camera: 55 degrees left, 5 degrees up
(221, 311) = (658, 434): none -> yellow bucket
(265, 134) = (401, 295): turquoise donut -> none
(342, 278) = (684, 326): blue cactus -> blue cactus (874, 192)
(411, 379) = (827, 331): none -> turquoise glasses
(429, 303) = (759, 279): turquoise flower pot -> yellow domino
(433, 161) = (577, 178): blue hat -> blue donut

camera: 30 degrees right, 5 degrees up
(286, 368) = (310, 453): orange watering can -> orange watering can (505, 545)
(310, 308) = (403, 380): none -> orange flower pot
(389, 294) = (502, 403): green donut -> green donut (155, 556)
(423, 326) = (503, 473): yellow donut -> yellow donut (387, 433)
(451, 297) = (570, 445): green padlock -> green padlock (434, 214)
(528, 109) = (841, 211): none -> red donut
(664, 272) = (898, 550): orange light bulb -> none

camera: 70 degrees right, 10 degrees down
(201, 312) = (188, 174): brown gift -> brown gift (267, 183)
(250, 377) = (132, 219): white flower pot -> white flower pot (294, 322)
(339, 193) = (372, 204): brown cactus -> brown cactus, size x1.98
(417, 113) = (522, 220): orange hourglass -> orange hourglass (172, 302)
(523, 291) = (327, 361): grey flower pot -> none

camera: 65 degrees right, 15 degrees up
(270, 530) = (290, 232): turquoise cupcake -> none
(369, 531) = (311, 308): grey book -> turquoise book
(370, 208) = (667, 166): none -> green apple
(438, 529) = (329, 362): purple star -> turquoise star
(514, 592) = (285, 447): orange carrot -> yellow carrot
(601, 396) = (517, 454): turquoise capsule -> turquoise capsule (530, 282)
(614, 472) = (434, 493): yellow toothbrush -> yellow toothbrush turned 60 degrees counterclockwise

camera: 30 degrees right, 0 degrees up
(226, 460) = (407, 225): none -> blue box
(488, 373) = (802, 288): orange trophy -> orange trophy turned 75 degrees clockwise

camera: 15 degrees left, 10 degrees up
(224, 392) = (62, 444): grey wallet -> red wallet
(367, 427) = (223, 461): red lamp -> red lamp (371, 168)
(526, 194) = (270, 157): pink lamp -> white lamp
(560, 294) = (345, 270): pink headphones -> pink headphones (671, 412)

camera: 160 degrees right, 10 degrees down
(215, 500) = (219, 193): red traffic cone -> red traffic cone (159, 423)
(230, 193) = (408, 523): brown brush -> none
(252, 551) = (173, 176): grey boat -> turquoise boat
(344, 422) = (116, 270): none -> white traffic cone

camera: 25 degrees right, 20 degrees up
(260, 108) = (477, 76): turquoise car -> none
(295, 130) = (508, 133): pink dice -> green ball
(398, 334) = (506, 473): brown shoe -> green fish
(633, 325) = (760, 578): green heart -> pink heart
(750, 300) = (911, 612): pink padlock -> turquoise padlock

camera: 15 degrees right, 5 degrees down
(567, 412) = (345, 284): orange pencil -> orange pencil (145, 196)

——————————

• **Exercise objective**: Each record above should be repeated exactly as it appears.

• **Output of the task**:
camera: 55 degrees left, 5 degrees up
(221, 311) = (658, 434): none -> yellow bucket
(265, 134) = (401, 295): turquoise donut -> none
(342, 278) = (684, 326): blue cactus -> blue cactus (874, 192)
(411, 379) = (827, 331): none -> turquoise glasses
(429, 303) = (759, 279): turquoise flower pot -> yellow domino
(433, 161) = (577, 178): blue hat -> blue donut

camera: 30 degrees right, 5 degrees up
(286, 368) = (310, 453): orange watering can -> orange watering can (505, 545)
(310, 308) = (403, 380): none -> orange flower pot
(389, 294) = (502, 403): green donut -> green donut (155, 556)
(423, 326) = (503, 473): yellow donut -> yellow donut (387, 433)
(451, 297) = (570, 445): green padlock -> green padlock (434, 214)
(528, 109) = (841, 211): none -> red donut
(664, 272) = (898, 550): orange light bulb -> none

camera: 70 degrees right, 10 degrees down
(201, 312) = (188, 174): brown gift -> brown gift (267, 183)
(250, 377) = (132, 219): white flower pot -> white flower pot (294, 322)
(339, 193) = (372, 204): brown cactus -> brown cactus, size x1.98
(417, 113) = (522, 220): orange hourglass -> orange hourglass (172, 302)
(523, 291) = (327, 361): grey flower pot -> none

camera: 65 degrees right, 15 degrees up
(270, 530) = (290, 232): turquoise cupcake -> none
(369, 531) = (311, 308): grey book -> turquoise book
(370, 208) = (667, 166): none -> green apple
(438, 529) = (329, 362): purple star -> turquoise star
(514, 592) = (285, 447): orange carrot -> yellow carrot
(601, 396) = (517, 454): turquoise capsule -> turquoise capsule (530, 282)
(614, 472) = (434, 493): yellow toothbrush -> yellow toothbrush turned 60 degrees counterclockwise

camera: 30 degrees right, 0 degrees up
(226, 460) = (407, 225): none -> blue box
(488, 373) = (802, 288): orange trophy -> orange trophy turned 75 degrees clockwise

camera: 15 degrees left, 10 degrees up
(224, 392) = (62, 444): grey wallet -> red wallet
(367, 427) = (223, 461): red lamp -> red lamp (371, 168)
(526, 194) = (270, 157): pink lamp -> white lamp
(560, 294) = (345, 270): pink headphones -> pink headphones (671, 412)

camera: 160 degrees right, 10 degrees down
(215, 500) = (219, 193): red traffic cone -> red traffic cone (159, 423)
(230, 193) = (408, 523): brown brush -> none
(252, 551) = (173, 176): grey boat -> turquoise boat
(344, 422) = (116, 270): none -> white traffic cone

camera: 25 degrees right, 20 degrees up
(260, 108) = (477, 76): turquoise car -> none
(295, 130) = (508, 133): pink dice -> green ball
(398, 334) = (506, 473): brown shoe -> green fish
(633, 325) = (760, 578): green heart -> pink heart
(750, 300) = (911, 612): pink padlock -> turquoise padlock

camera: 15 degrees right, 5 degrees down
(567, 412) = (345, 284): orange pencil -> orange pencil (145, 196)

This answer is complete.